**Records for the exercise**
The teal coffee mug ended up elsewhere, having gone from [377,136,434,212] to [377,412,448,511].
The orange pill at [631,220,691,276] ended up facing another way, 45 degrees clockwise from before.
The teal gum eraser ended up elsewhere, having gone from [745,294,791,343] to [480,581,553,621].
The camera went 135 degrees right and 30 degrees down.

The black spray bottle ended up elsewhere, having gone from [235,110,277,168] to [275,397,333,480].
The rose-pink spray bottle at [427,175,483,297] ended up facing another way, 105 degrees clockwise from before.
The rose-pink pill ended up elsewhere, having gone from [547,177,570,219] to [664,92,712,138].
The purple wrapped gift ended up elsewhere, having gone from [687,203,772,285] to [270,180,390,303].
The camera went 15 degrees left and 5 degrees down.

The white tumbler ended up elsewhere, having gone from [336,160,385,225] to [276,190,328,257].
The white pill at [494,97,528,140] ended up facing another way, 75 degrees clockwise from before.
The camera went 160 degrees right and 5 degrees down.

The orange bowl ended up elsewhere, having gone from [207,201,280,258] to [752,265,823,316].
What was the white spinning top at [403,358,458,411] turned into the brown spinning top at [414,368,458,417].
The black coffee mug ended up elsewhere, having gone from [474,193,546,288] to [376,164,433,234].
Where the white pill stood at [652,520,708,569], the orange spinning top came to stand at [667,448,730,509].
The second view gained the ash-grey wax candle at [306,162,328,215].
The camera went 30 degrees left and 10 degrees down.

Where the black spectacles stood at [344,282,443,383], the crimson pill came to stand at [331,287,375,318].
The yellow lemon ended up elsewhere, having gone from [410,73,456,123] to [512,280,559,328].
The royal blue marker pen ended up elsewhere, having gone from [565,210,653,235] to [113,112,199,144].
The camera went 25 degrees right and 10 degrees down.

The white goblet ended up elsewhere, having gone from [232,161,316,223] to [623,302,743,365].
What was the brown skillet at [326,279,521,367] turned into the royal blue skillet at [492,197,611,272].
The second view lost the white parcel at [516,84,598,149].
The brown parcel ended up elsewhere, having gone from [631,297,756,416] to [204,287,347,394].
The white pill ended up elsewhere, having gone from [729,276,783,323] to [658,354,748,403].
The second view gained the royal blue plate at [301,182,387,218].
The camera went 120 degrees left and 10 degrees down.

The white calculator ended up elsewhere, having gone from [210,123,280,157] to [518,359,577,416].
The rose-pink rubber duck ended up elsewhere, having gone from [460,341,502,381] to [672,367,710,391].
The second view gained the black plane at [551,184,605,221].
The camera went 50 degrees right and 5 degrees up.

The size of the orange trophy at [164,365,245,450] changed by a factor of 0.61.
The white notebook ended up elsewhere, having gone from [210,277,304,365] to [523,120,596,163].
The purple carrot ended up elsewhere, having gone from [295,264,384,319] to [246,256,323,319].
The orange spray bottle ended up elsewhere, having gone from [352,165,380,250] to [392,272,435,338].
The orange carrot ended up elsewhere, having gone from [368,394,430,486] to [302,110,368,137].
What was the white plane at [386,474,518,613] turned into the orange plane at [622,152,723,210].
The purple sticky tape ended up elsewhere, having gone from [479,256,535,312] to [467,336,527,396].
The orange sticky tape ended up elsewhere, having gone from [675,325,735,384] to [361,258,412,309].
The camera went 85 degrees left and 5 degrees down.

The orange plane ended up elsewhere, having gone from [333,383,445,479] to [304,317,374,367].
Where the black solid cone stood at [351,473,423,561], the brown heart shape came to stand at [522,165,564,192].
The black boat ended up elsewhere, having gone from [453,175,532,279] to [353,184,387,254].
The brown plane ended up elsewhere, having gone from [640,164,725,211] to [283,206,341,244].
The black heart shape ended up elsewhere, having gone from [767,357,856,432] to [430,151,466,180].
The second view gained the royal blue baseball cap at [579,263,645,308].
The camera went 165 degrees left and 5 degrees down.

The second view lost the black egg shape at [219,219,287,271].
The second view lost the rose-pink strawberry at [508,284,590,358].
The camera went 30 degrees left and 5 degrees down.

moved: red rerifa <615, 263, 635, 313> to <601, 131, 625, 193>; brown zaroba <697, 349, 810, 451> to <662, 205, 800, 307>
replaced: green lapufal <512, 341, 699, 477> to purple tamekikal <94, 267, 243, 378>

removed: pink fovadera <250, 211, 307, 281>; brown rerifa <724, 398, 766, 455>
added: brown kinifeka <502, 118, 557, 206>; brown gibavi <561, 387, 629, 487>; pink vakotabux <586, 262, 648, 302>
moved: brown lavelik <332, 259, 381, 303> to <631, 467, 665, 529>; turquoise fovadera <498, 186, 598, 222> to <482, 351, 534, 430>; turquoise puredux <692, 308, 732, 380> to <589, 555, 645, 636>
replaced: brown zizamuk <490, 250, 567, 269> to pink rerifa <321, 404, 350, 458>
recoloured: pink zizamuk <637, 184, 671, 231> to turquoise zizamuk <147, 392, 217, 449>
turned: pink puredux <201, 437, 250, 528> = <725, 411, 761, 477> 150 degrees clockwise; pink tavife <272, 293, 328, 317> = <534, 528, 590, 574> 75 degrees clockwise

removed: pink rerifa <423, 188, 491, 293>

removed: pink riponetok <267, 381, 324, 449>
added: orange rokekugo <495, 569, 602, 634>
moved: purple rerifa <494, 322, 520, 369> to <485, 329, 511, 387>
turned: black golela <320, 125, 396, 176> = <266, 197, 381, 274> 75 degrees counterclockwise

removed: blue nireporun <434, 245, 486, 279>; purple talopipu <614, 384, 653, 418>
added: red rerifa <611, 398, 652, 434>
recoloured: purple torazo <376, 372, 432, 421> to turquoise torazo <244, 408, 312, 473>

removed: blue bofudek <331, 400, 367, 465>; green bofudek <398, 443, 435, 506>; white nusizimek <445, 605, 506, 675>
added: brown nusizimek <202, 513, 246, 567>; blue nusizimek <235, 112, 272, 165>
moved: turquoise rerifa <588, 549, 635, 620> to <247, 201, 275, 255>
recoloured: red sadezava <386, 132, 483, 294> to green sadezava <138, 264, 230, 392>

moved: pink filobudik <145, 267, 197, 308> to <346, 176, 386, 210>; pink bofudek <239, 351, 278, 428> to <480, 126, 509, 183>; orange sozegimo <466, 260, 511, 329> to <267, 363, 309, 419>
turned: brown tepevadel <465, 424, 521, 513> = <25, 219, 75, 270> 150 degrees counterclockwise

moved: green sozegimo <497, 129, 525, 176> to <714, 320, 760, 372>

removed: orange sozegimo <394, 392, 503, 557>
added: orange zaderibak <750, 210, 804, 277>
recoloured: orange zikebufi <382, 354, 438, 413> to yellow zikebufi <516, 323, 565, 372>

**Instructions to follow**
The response must consist solely of the lines from the first line of the entries through the line containing "The teal gum", repeated exactly.

**Completed task**
The teal coffee mug ended up elsewhere, having gone from [377,136,434,212] to [377,412,448,511].
The orange pill at [631,220,691,276] ended up facing another way, 45 degrees clockwise from before.
The teal gum eraser ended up elsewhere, having gone from [745,294,791,343] to [480,581,553,621].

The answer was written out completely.